### EXTRACTED INFORMATION
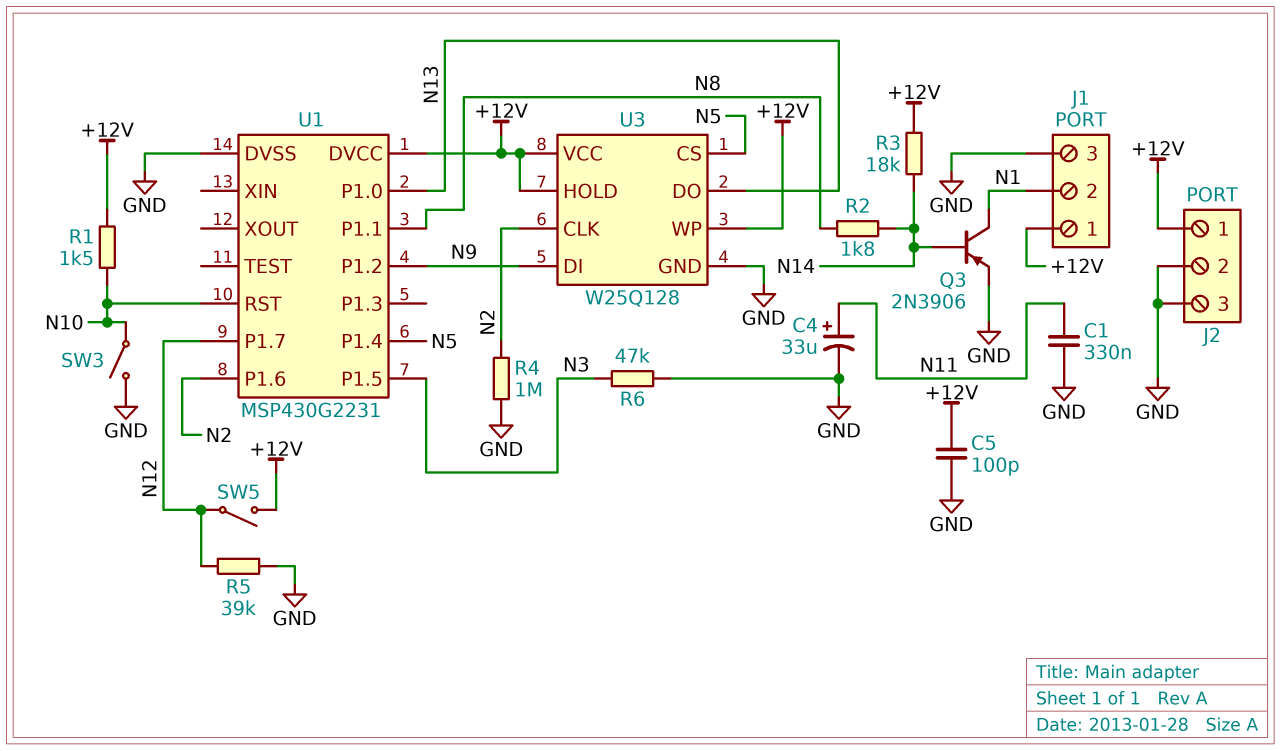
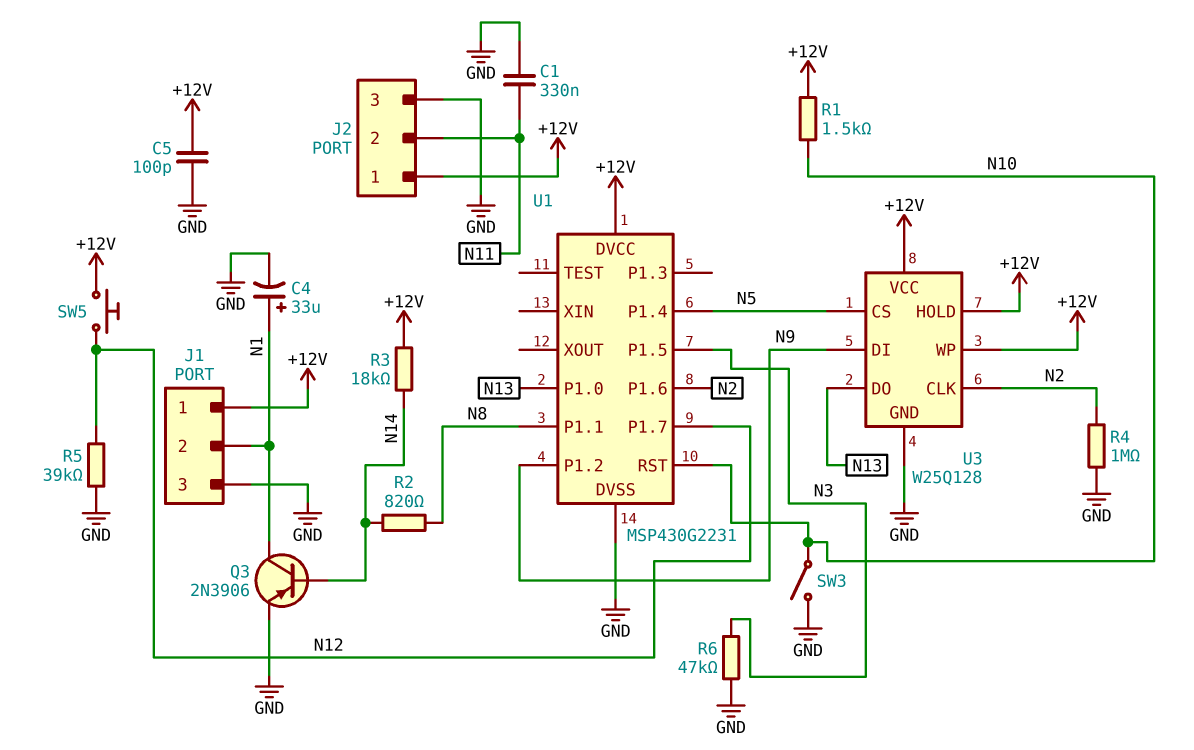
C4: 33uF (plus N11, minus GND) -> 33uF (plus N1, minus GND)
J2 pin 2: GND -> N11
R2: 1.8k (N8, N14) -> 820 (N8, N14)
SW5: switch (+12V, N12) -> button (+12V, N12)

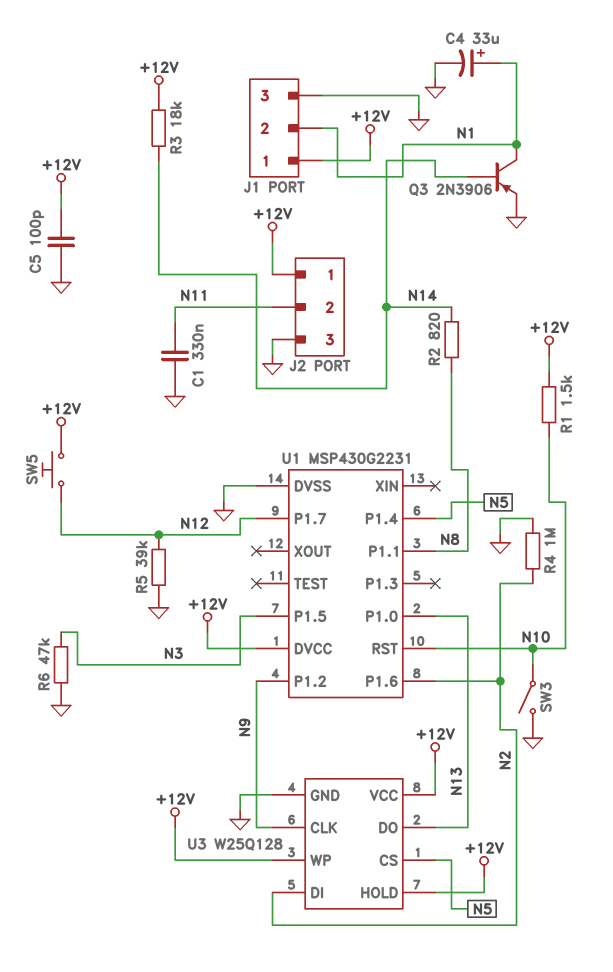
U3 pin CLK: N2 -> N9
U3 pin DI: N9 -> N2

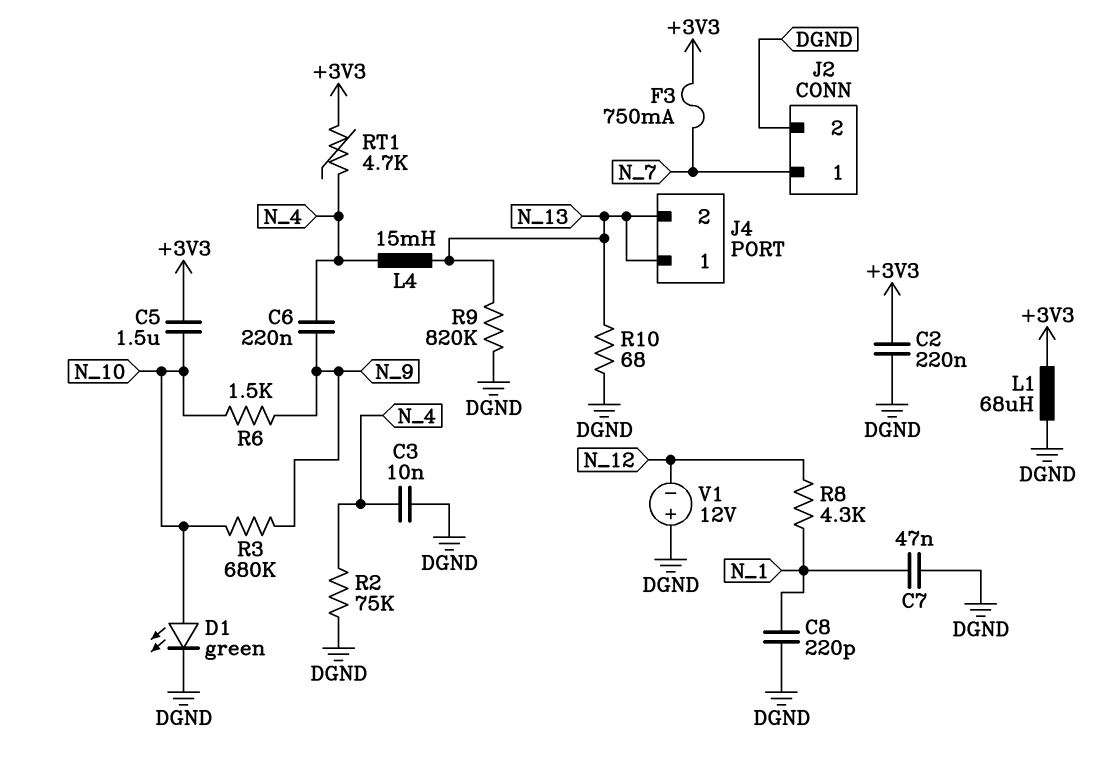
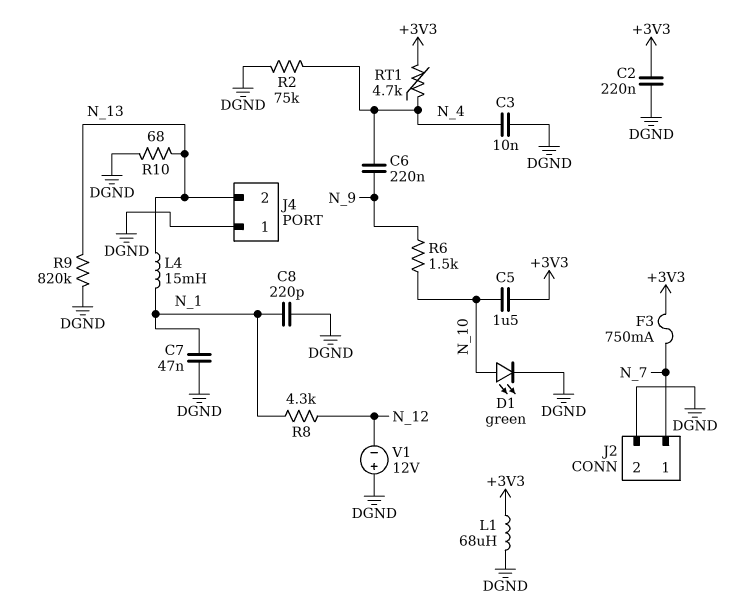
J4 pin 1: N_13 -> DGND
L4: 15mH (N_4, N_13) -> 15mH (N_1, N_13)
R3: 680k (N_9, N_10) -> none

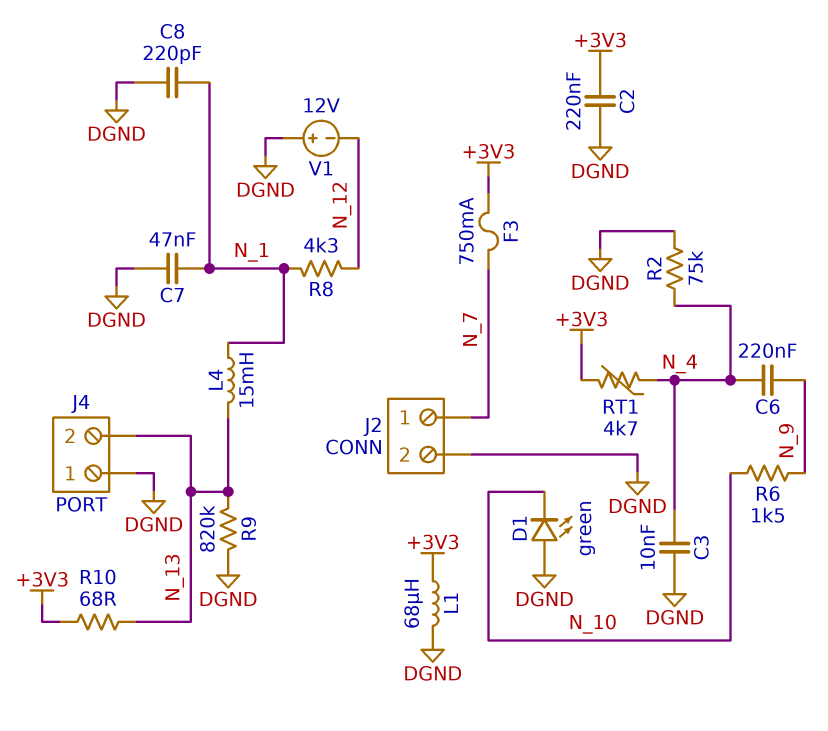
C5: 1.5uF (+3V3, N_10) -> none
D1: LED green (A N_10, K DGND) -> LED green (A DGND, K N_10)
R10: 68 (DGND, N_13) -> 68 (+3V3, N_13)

### WORK ITEM
If the data includes images, skip them and copy every line exactly.

### EXERCISE RESULT
C4: 33uF (plus N11, minus GND) -> 33uF (plus N1, minus GND)
J2 pin 2: GND -> N11
R2: 1.8k (N8, N14) -> 820 (N8, N14)
SW5: switch (+12V, N12) -> button (+12V, N12)

U3 pin CLK: N2 -> N9
U3 pin DI: N9 -> N2

J4 pin 1: N_13 -> DGND
L4: 15mH (N_4, N_13) -> 15mH (N_1, N_13)
R3: 680k (N_9, N_10) -> none

C5: 1.5uF (+3V3, N_10) -> none
D1: LED green (A N_10, K DGND) -> LED green (A DGND, K N_10)
R10: 68 (DGND, N_13) -> 68 (+3V3, N_13)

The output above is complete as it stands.